Task goal: Write out every line of the records below verbatim, leaving out the pictures.

Material for this task:
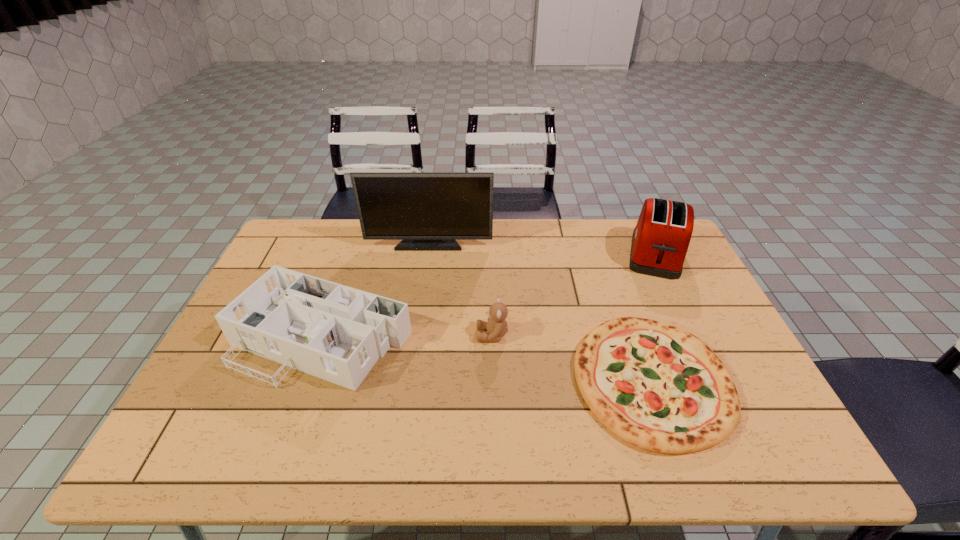
Identify the location of free region at the far edge of the desktop. The image size is (960, 540). (357, 251).

In the image, there is a desktop. Where is `vacant space at the near edge`? The width and height of the screenshot is (960, 540). vacant space at the near edge is located at coordinates (386, 445).

Locate an element on the screen. This screenshot has width=960, height=540. free space at the left edge is located at coordinates (315, 265).

In the image, there is a desktop. Identify the location of vacant space at the right edge. (706, 336).

Where is `vacant space at the far left corner of the desktop`? vacant space at the far left corner of the desktop is located at coordinates (286, 260).

Where is `vacant region at the near left corner of the desktop`? This screenshot has height=540, width=960. vacant region at the near left corner of the desktop is located at coordinates (217, 449).

The width and height of the screenshot is (960, 540). I want to click on unoccupied area between the shortest object and the monitor, so click(540, 312).

Where is `free space between the teddy bear and the toaster`? Image resolution: width=960 pixels, height=540 pixels. free space between the teddy bear and the toaster is located at coordinates (574, 295).

The image size is (960, 540). I want to click on vacant area between the dollhouse and the monitor, so click(376, 290).

Image resolution: width=960 pixels, height=540 pixels. Find the location of `vacant space in between the second tallest object and the teddy bear`. vacant space in between the second tallest object and the teddy bear is located at coordinates (574, 295).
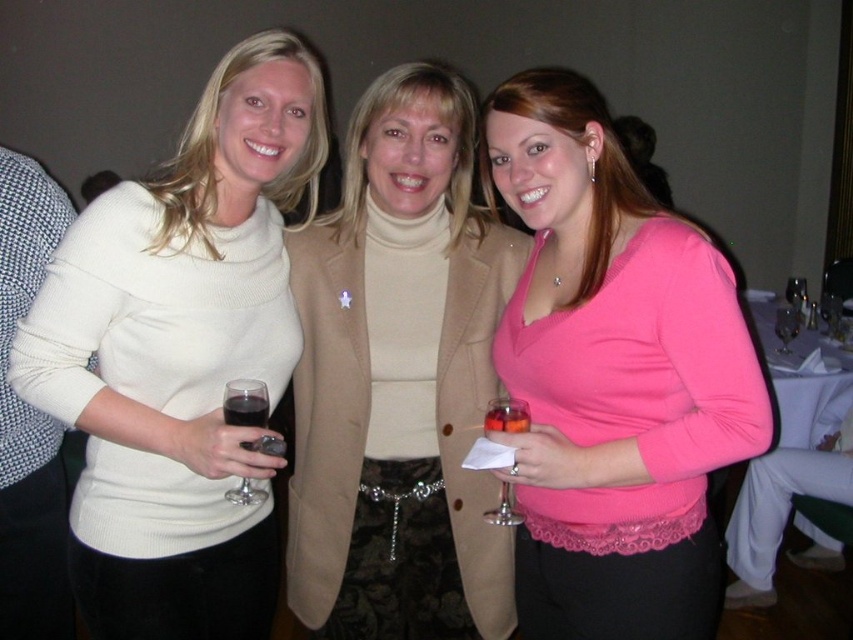
Question: Which point appears farthest from the camera in this image?

Choices:
 (A) (241, 493)
 (B) (622, 579)
 (C) (527, 410)

Answer: (B)

Question: Estimate the real-world distances between objects in this image. Which object is closer to the beige turtleneck sweater at center?

Choices:
 (A) transparent plastic wine glass at center
 (B) pink matte sweater at center

Answer: (B)

Question: Can you confirm if white knit sweater at left is thinner than transparent plastic wine glass at center?

Choices:
 (A) yes
 (B) no

Answer: (B)

Question: Can you confirm if matte glass wine at left is bigger than translucent glass wine at center?

Choices:
 (A) yes
 (B) no

Answer: (A)

Question: Can you confirm if pink matte sweater at center is thinner than transparent plastic wine glass at center?

Choices:
 (A) no
 (B) yes

Answer: (A)

Question: Which object is farther from the camera taking this photo?

Choices:
 (A) translucent glass wine glass at center
 (B) beige turtleneck sweater at center

Answer: (B)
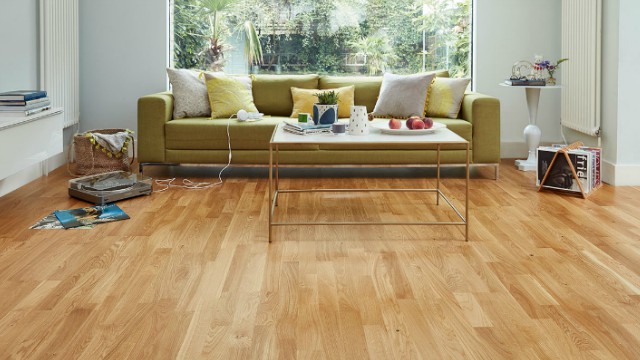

Task solution:
Identify the location of free region at the far edge of the desktop. The image size is (960, 540). (357, 251).

In the image, there is a desktop. Where is `vacant space at the near edge`? The width and height of the screenshot is (960, 540). vacant space at the near edge is located at coordinates (386, 445).

Locate an element on the screen. This screenshot has width=960, height=540. free space at the left edge is located at coordinates (315, 265).

In the image, there is a desktop. Identify the location of vacant space at the right edge. (706, 336).

Where is `vacant space at the far left corner of the desktop`? vacant space at the far left corner of the desktop is located at coordinates (286, 260).

Where is `vacant region at the near left corner of the desktop`? This screenshot has height=540, width=960. vacant region at the near left corner of the desktop is located at coordinates (217, 449).

The width and height of the screenshot is (960, 540). I want to click on unoccupied area between the shortest object and the monitor, so click(540, 312).

Where is `free space between the teddy bear and the toaster`? Image resolution: width=960 pixels, height=540 pixels. free space between the teddy bear and the toaster is located at coordinates (574, 295).

The image size is (960, 540). I want to click on vacant area between the dollhouse and the monitor, so click(376, 290).

Image resolution: width=960 pixels, height=540 pixels. Find the location of `vacant space in between the second tallest object and the teddy bear`. vacant space in between the second tallest object and the teddy bear is located at coordinates (574, 295).
Question: Which point appears farthest from the camera in this image?

Choices:
 (A) (241, 493)
 (B) (622, 579)
 (C) (527, 410)

Answer: (B)

Question: Estimate the real-world distances between objects in this image. Which object is closer to the beige turtleneck sweater at center?

Choices:
 (A) transparent plastic wine glass at center
 (B) pink matte sweater at center

Answer: (B)

Question: Can you confirm if white knit sweater at left is thinner than transparent plastic wine glass at center?

Choices:
 (A) yes
 (B) no

Answer: (B)

Question: Can you confirm if matte glass wine at left is bigger than translucent glass wine at center?

Choices:
 (A) yes
 (B) no

Answer: (A)

Question: Can you confirm if pink matte sweater at center is thinner than transparent plastic wine glass at center?

Choices:
 (A) no
 (B) yes

Answer: (A)

Question: Which object is farther from the camera taking this photo?

Choices:
 (A) translucent glass wine glass at center
 (B) beige turtleneck sweater at center

Answer: (B)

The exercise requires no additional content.